ASSIGNMENT:
Below this sentence is a listing; return exactly its lines from the one with "tugode (white) at [416 408 33 24] by 2.21." to the one with "Someone put down the gamimotox", both kept, and nothing more.

DATASET ENTRIES:
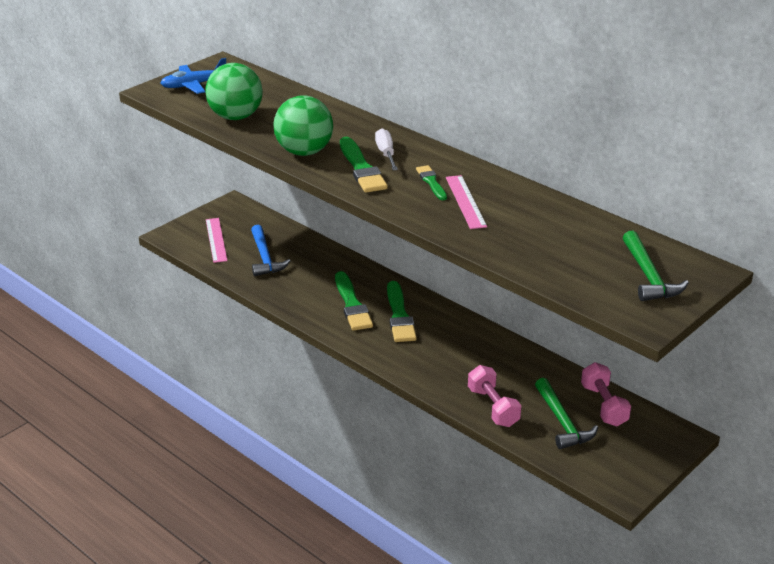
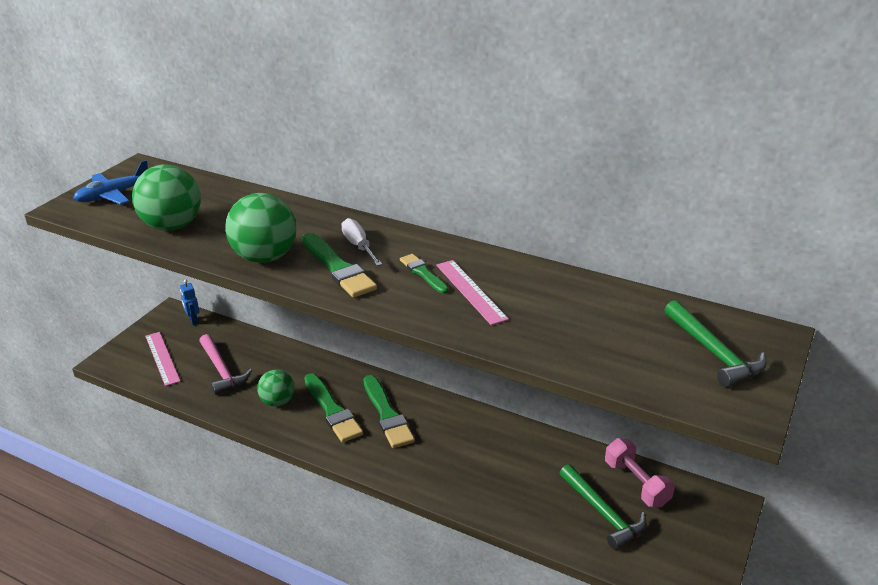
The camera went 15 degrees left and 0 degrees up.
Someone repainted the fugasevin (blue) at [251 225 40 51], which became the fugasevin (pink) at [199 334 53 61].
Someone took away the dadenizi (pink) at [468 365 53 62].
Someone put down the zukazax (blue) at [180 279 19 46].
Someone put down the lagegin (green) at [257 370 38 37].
--
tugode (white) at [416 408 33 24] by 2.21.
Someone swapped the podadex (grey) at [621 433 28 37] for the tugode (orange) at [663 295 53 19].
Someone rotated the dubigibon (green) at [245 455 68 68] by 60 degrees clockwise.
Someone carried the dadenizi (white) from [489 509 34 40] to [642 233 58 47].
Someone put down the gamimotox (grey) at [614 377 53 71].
...
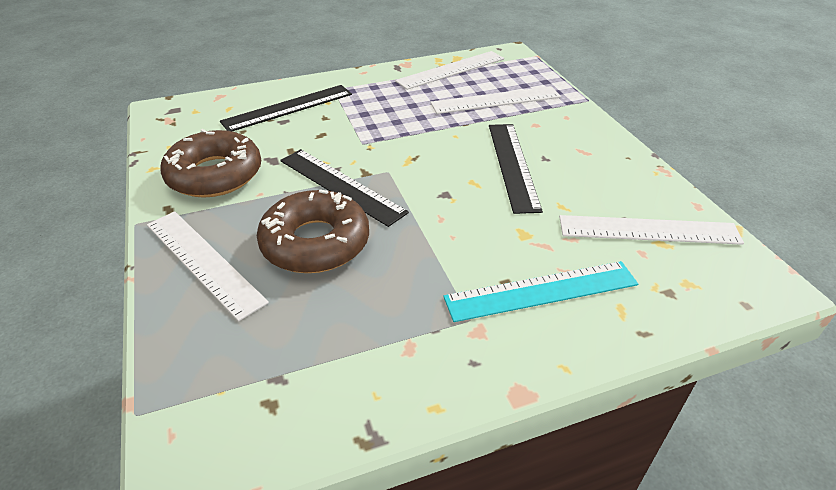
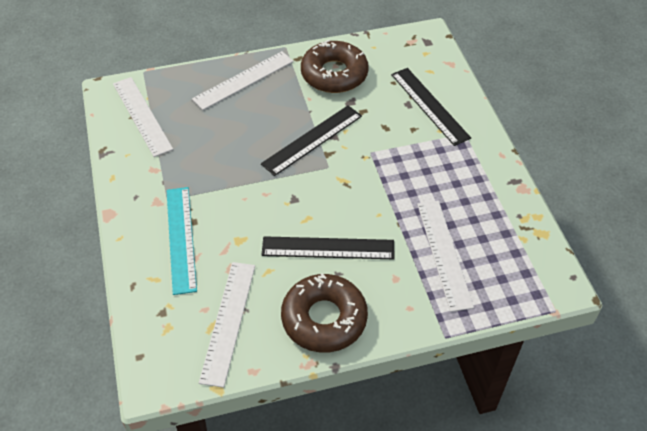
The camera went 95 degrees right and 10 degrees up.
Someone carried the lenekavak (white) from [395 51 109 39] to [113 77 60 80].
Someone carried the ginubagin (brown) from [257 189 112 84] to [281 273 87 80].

SOLUTION:
tugode (white) at [416 408 33 24] by 2.21.
Someone swapped the podadex (grey) at [621 433 28 37] for the tugode (orange) at [663 295 53 19].
Someone rotated the dubigibon (green) at [245 455 68 68] by 60 degrees clockwise.
Someone carried the dadenizi (white) from [489 509 34 40] to [642 233 58 47].
Someone put down the gamimotox (grey) at [614 377 53 71].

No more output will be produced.